Recorded data:
__________
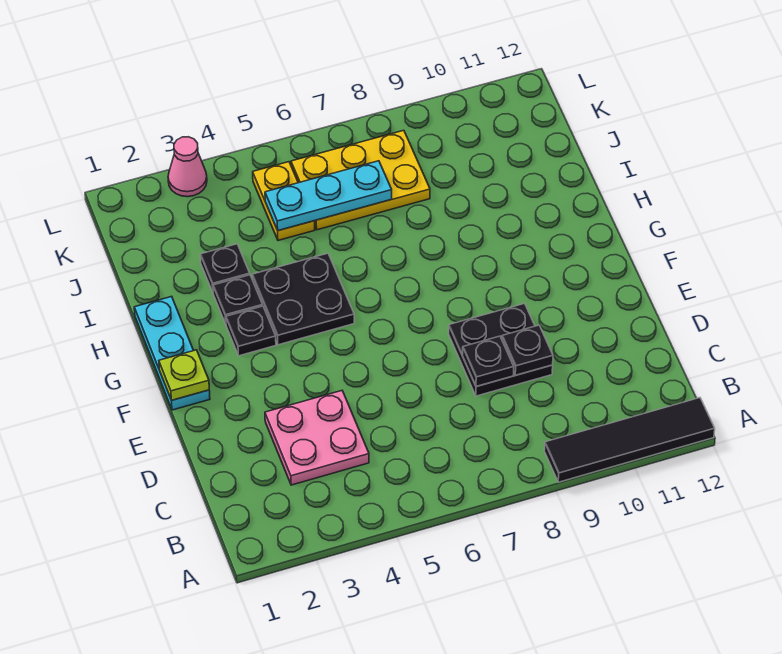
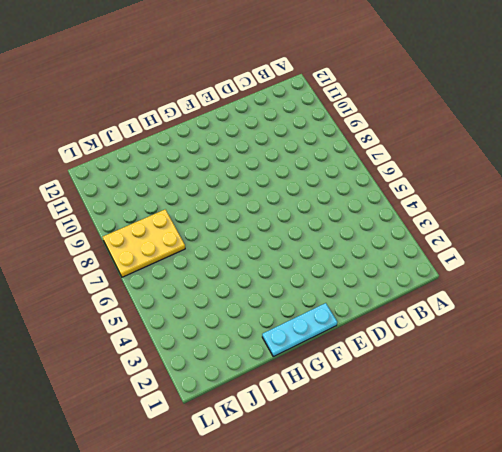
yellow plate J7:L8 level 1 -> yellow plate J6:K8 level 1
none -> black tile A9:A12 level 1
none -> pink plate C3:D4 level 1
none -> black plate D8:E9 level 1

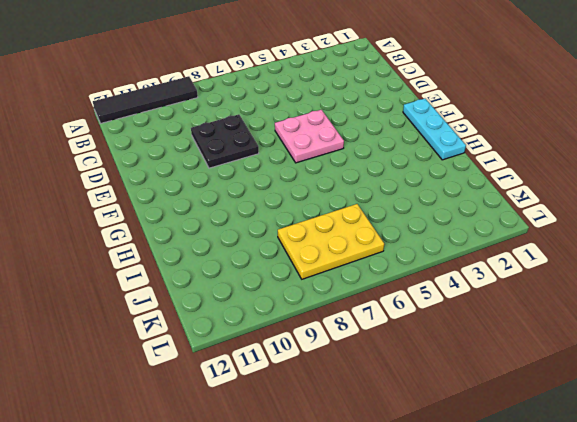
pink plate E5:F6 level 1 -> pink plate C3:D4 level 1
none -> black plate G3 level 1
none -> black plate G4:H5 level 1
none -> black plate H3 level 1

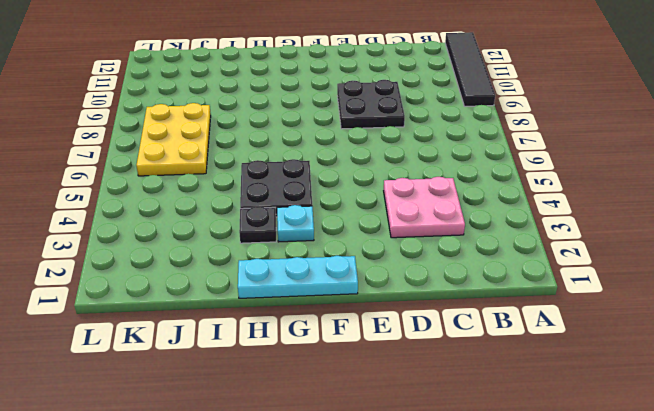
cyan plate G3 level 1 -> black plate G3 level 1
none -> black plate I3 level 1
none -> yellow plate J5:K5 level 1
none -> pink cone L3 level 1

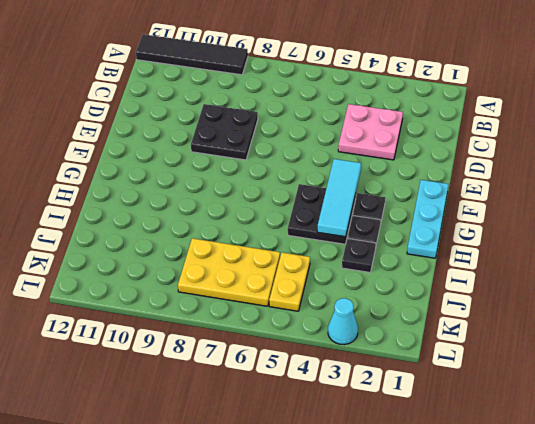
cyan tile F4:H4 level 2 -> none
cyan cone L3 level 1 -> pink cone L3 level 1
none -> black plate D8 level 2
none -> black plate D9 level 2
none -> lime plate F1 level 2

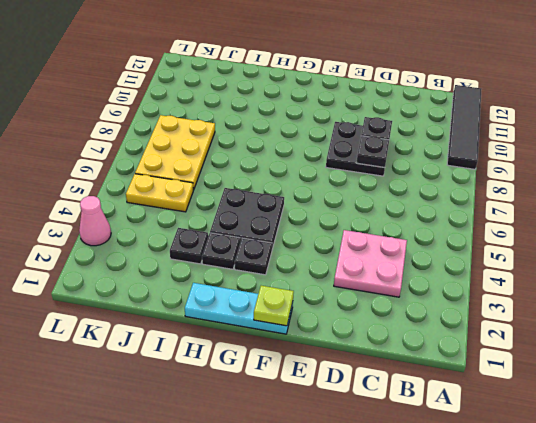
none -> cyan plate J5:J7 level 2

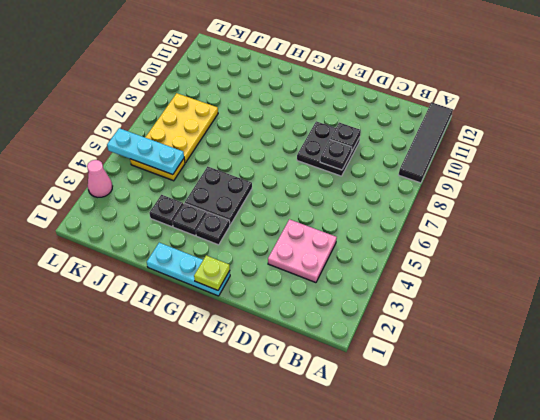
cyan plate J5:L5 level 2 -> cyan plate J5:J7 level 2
__________
For each entry above, write it out again exactly but leave out any picture.

yellow plate J7:L8 level 1 -> yellow plate J6:K8 level 1
none -> black tile A9:A12 level 1
none -> pink plate C3:D4 level 1
none -> black plate D8:E9 level 1

pink plate E5:F6 level 1 -> pink plate C3:D4 level 1
none -> black plate G3 level 1
none -> black plate G4:H5 level 1
none -> black plate H3 level 1

cyan plate G3 level 1 -> black plate G3 level 1
none -> black plate I3 level 1
none -> yellow plate J5:K5 level 1
none -> pink cone L3 level 1

cyan tile F4:H4 level 2 -> none
cyan cone L3 level 1 -> pink cone L3 level 1
none -> black plate D8 level 2
none -> black plate D9 level 2
none -> lime plate F1 level 2

none -> cyan plate J5:J7 level 2

cyan plate J5:L5 level 2 -> cyan plate J5:J7 level 2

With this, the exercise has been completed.